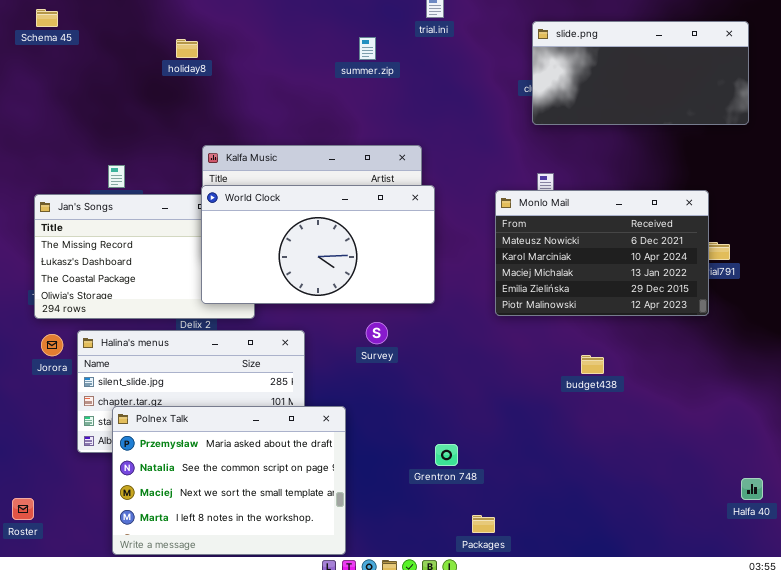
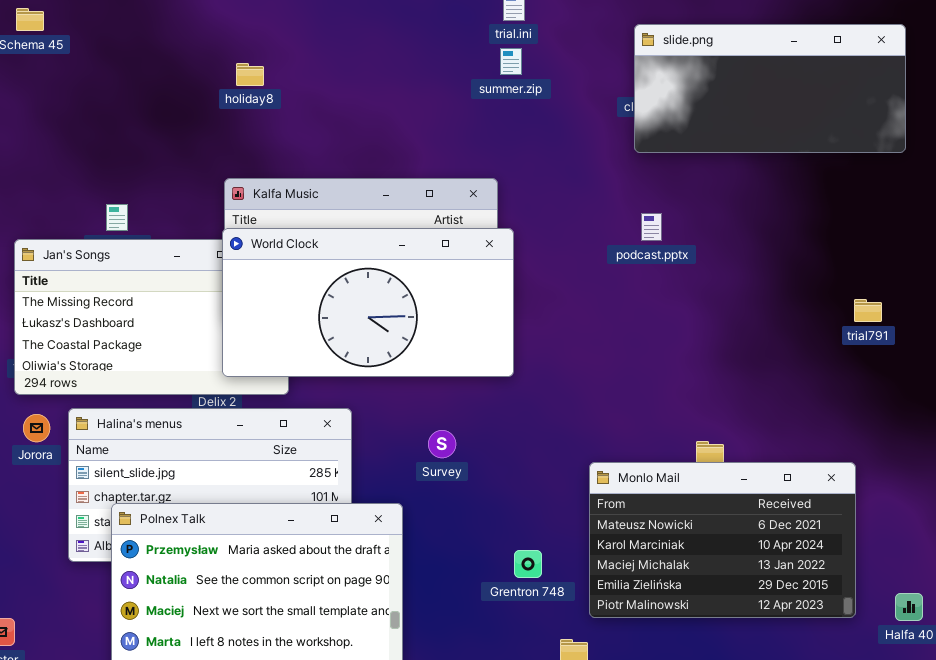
summer.zip: [359,37,376,60] -> [500,48,522,75], moved
holiday8: [176,39,198,58] -> [236,63,264,86], moved
Monlo Mail: [495,190,709,316] -> [589,462,856,618], moved
Survey: [366,322,388,344] -> [428,430,456,458], moved

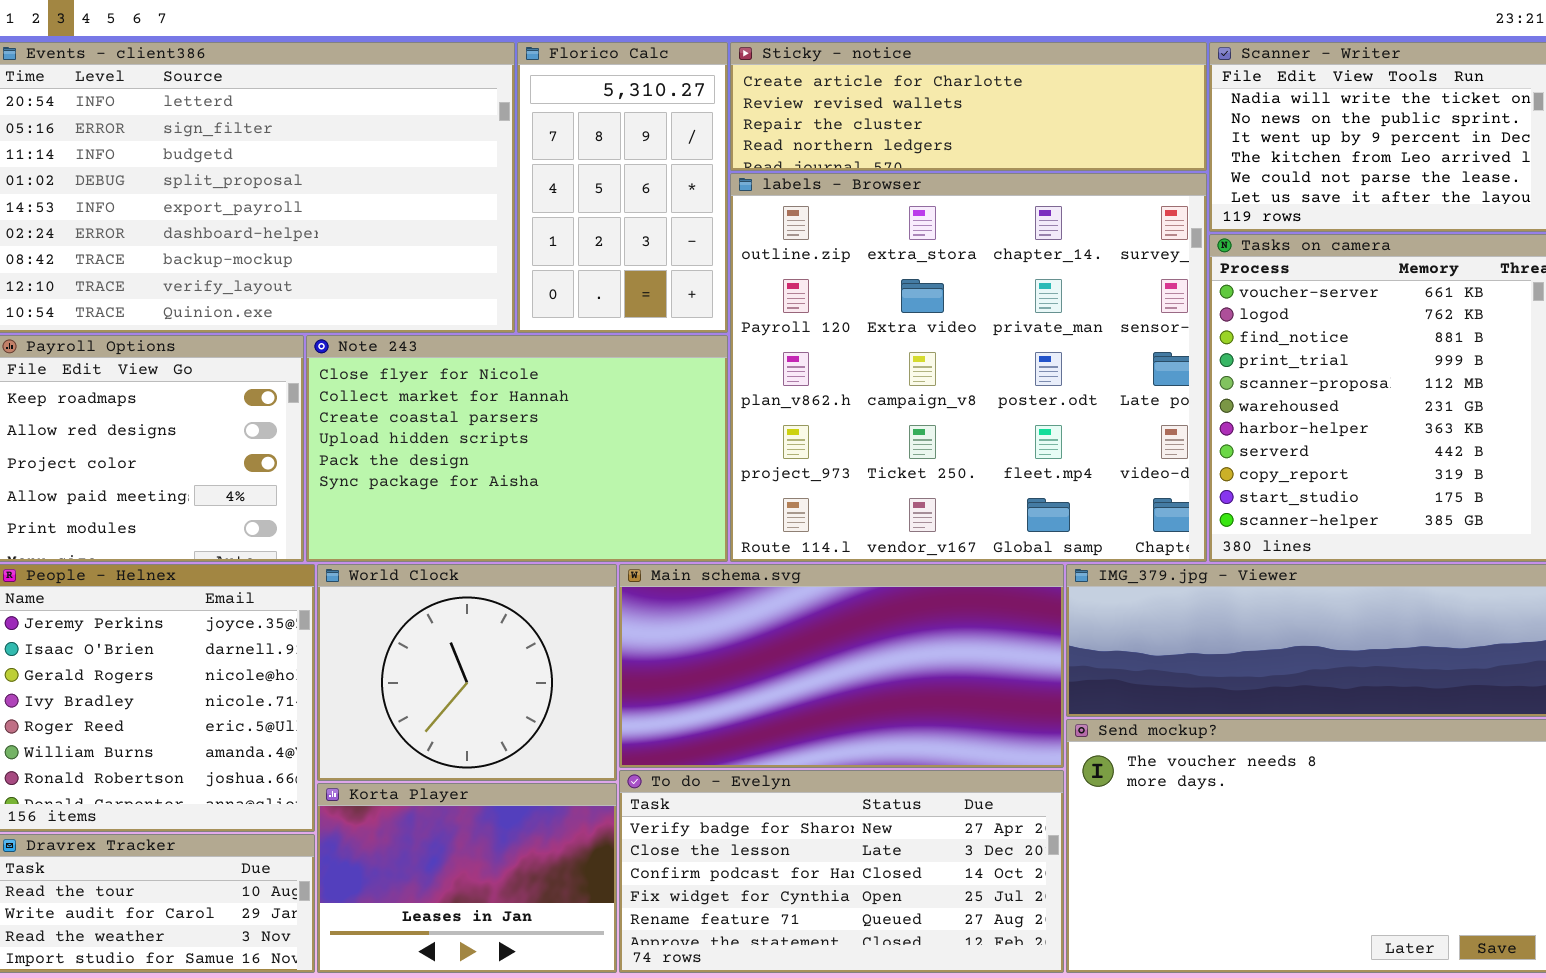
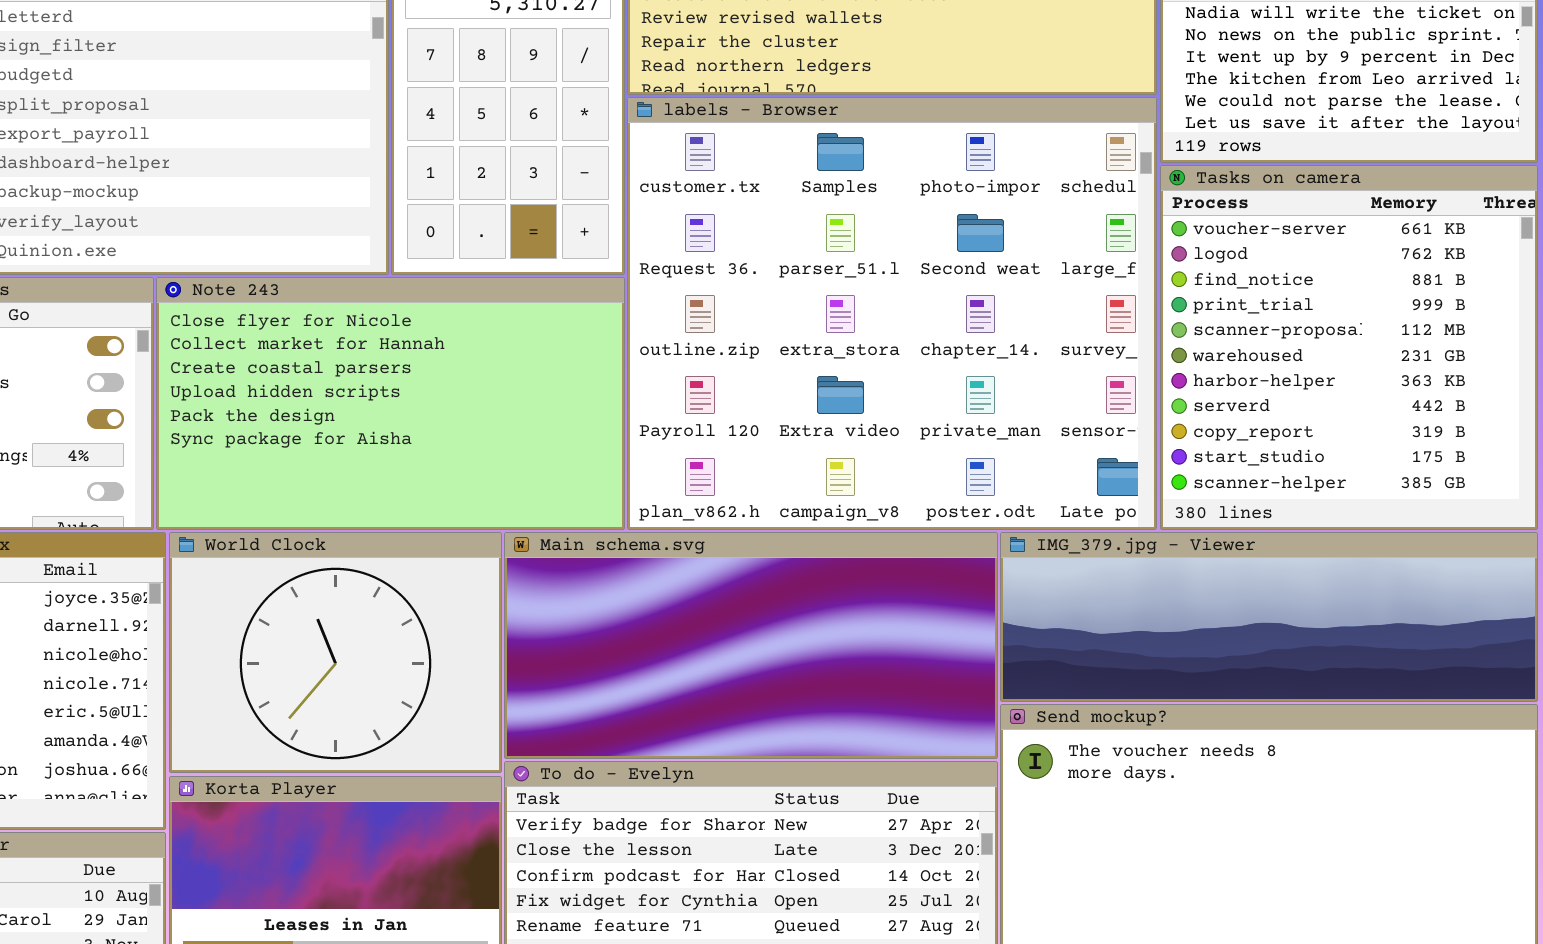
labels - Browser: [730,173,1207,562] -> [627,97,1157,530], scrolled up 2 rows

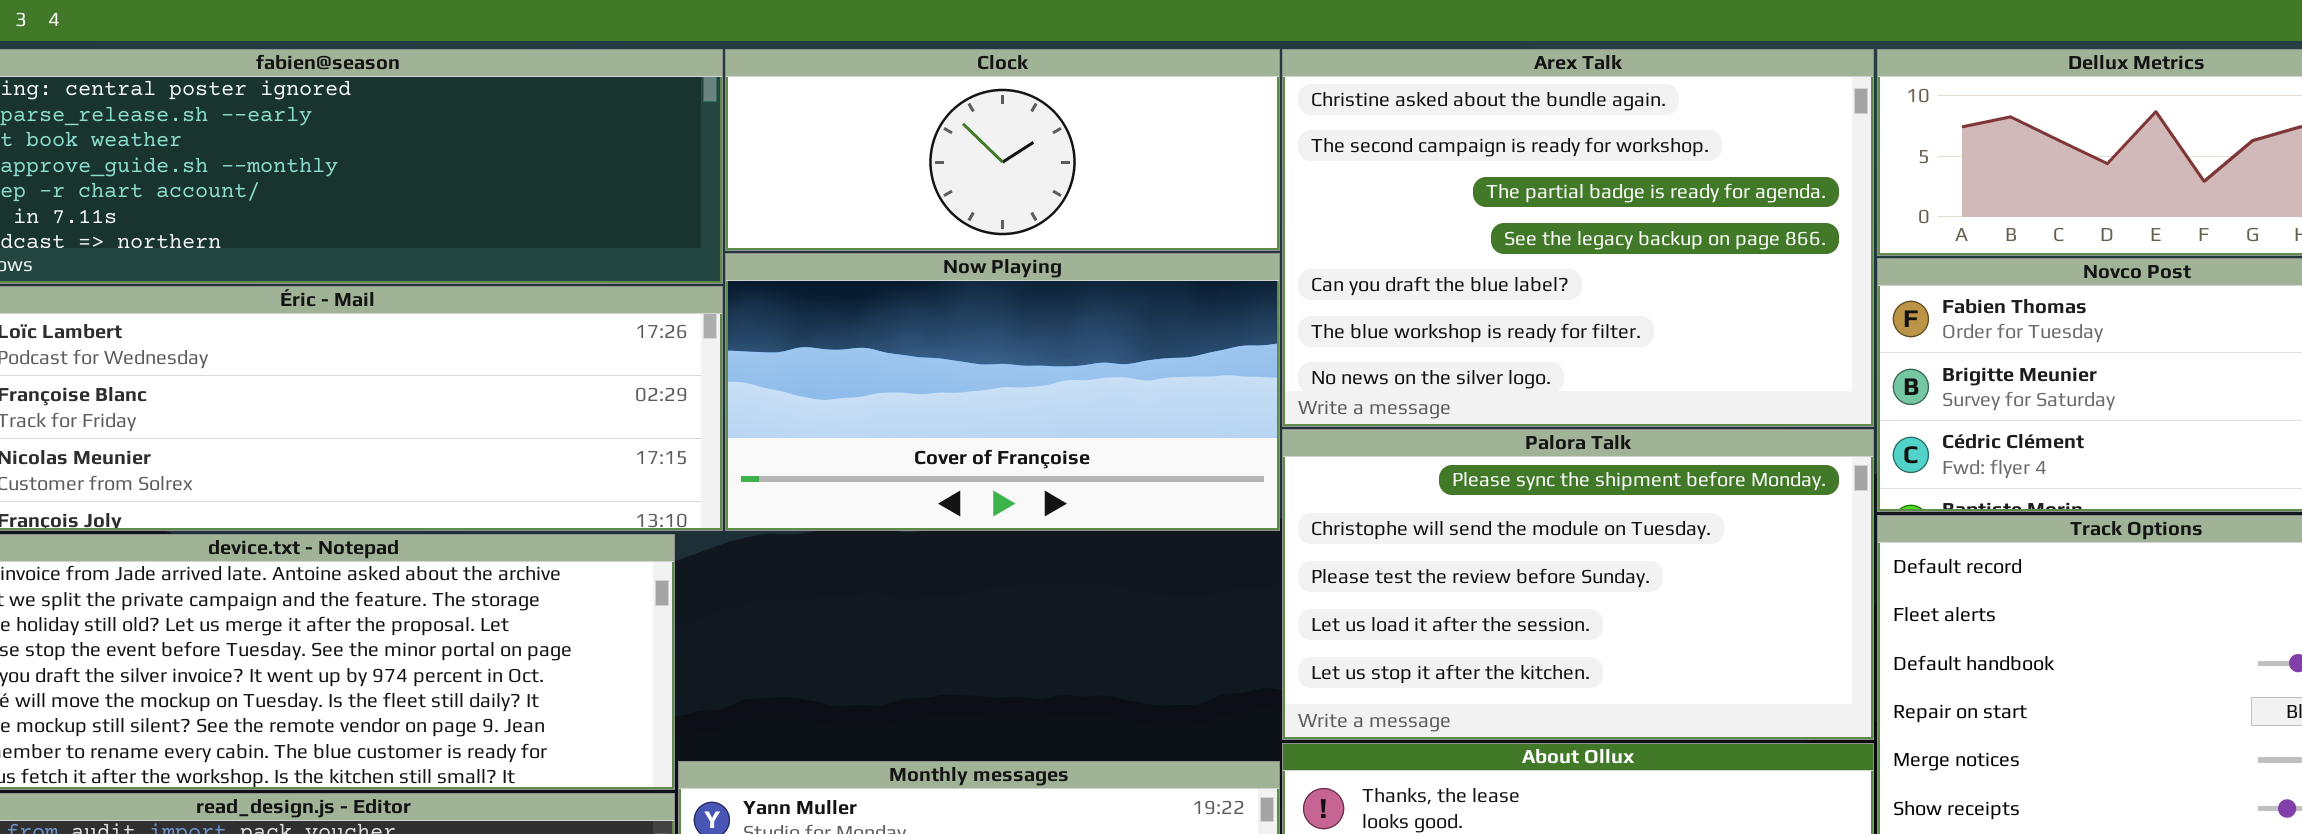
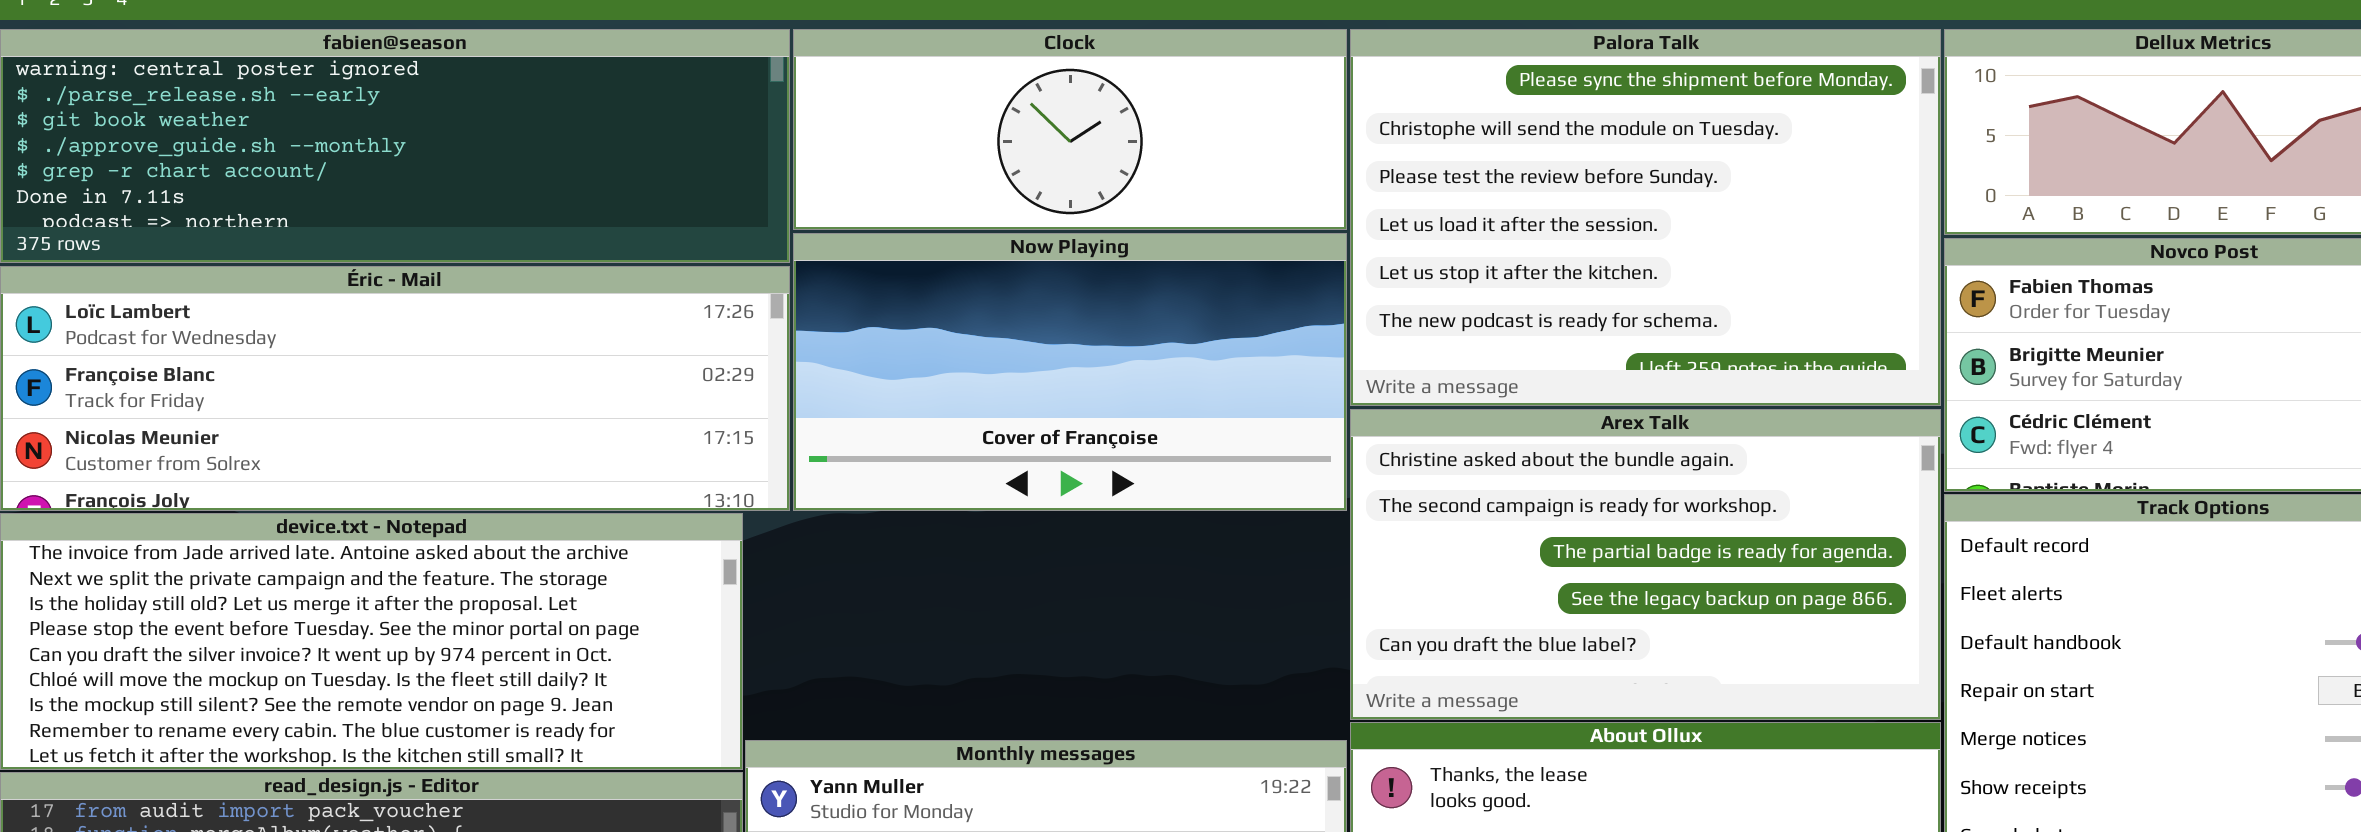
Arex Talk: [1282,49,1874,427] -> [1350,409,1941,720], moved, resized
Palora Talk: [1282,429,1874,740] -> [1350,29,1941,406], moved, resized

-.-.-

### Exercise aim
Filter the listing above, keeping only the lines with "resized".

### Answer section
Arex Talk: [1282,49,1874,427] -> [1350,409,1941,720], moved, resized
Palora Talk: [1282,429,1874,740] -> [1350,29,1941,406], moved, resized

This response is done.